• _Work required_
The line with "camera: 10 degrees left, 5 degrees up" marks the first line to copy, and the line with "(343, 324) = (399, 374): blue" marks the last. Transcribe that stretch of the data below exactly, without pictures.

• _Listed entries_

------------------------------------------------------------

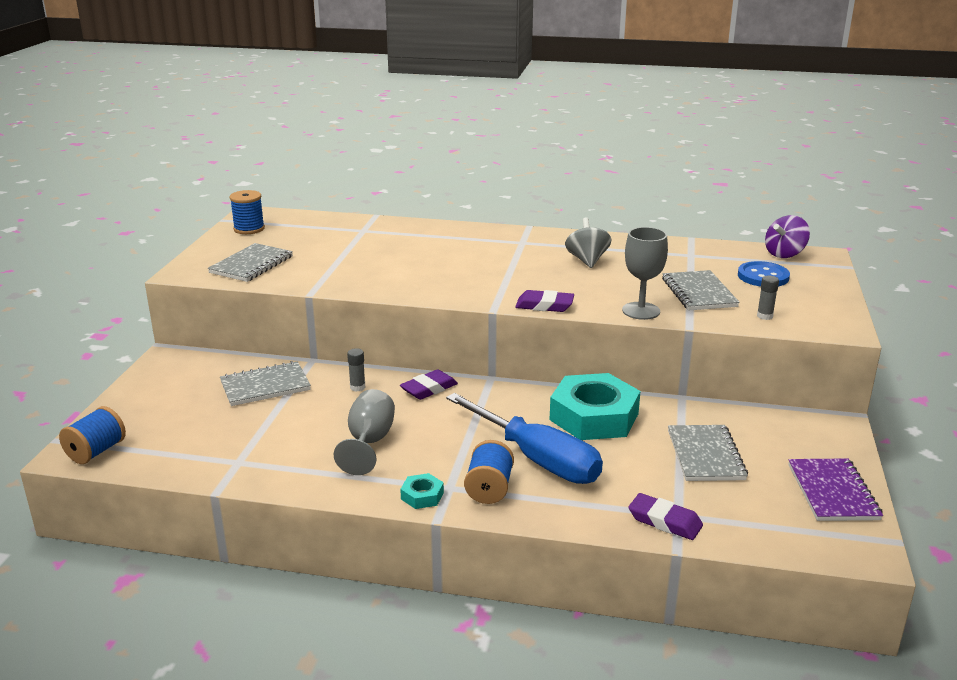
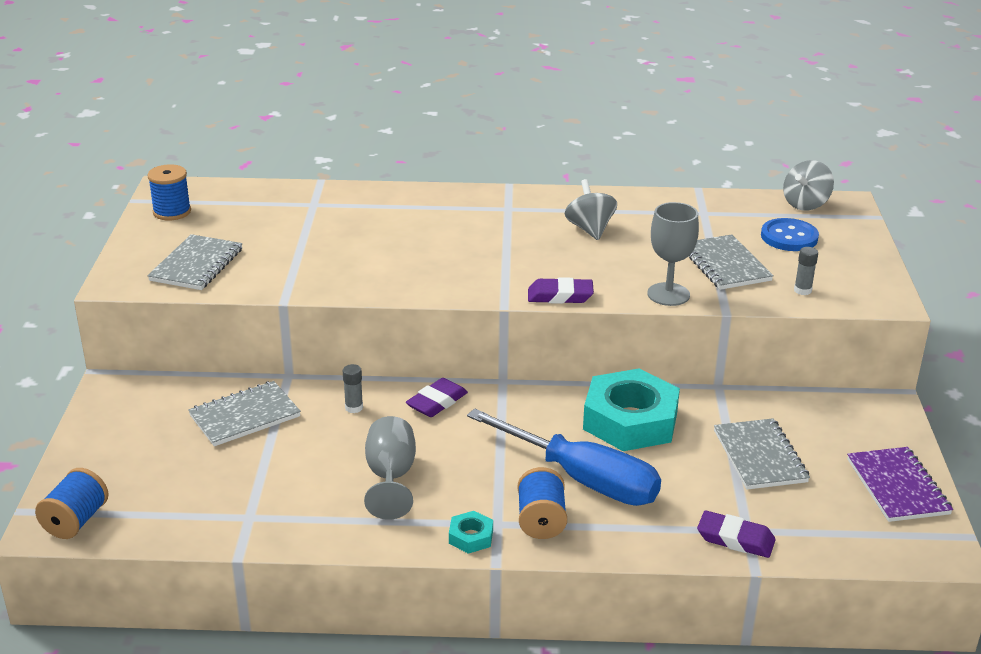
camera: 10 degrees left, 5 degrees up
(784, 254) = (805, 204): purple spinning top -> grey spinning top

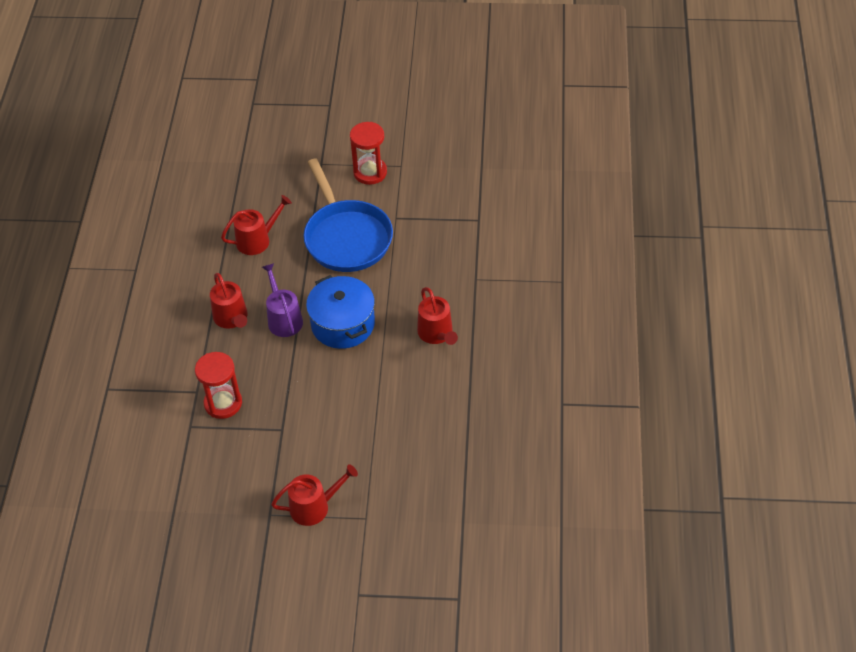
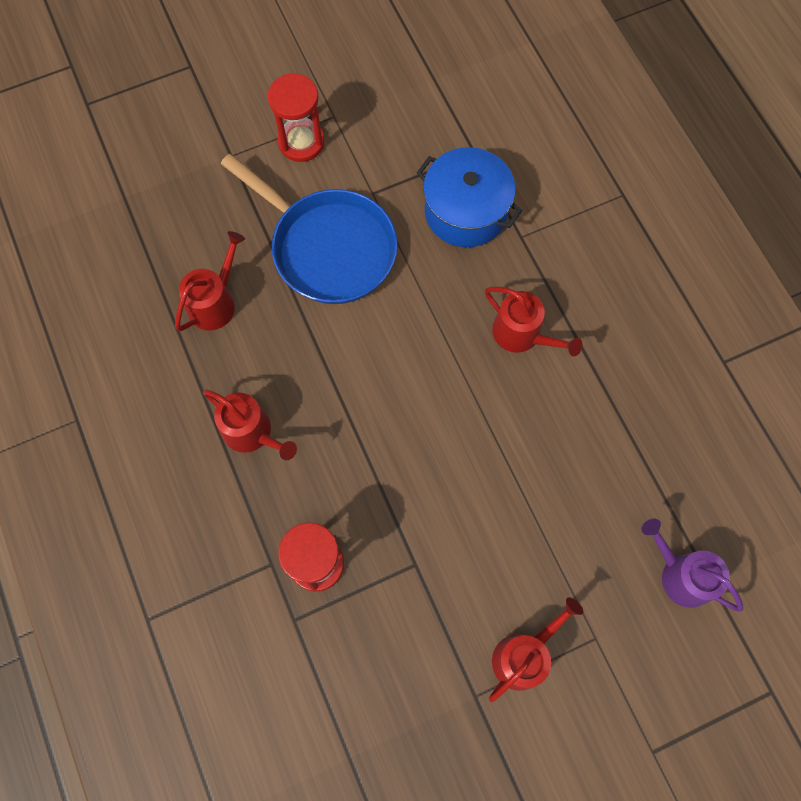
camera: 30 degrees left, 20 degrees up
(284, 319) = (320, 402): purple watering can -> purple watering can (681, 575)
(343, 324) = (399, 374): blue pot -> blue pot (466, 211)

------------------------------------------------------------

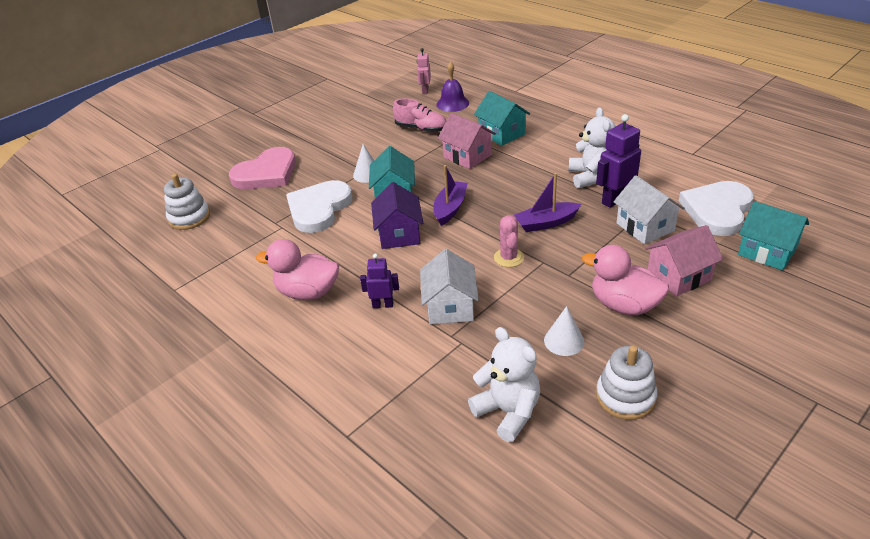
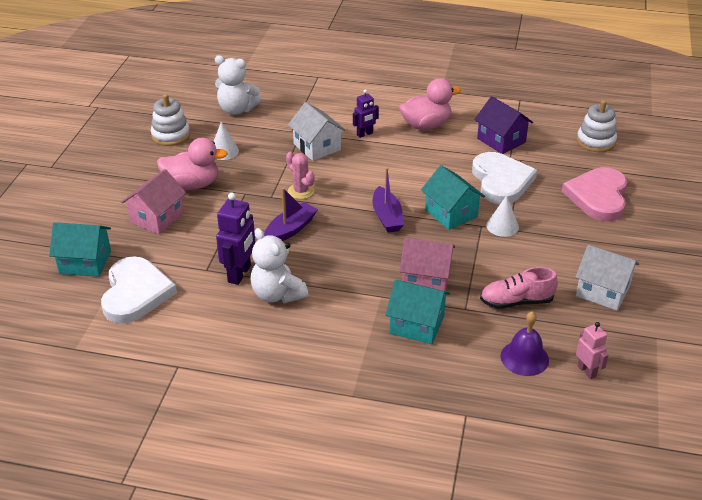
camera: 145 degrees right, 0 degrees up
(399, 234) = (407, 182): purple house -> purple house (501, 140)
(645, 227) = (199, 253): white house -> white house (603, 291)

------------------------------------------------------------

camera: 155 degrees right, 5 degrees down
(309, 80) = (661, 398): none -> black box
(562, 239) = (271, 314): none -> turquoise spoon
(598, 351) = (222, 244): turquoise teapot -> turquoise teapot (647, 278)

------------------------------------------------------------

• _Response below_
camera: 10 degrees left, 5 degrees up
(784, 254) = (805, 204): purple spinning top -> grey spinning top

camera: 30 degrees left, 20 degrees up
(284, 319) = (320, 402): purple watering can -> purple watering can (681, 575)
(343, 324) = (399, 374): blue pot -> blue pot (466, 211)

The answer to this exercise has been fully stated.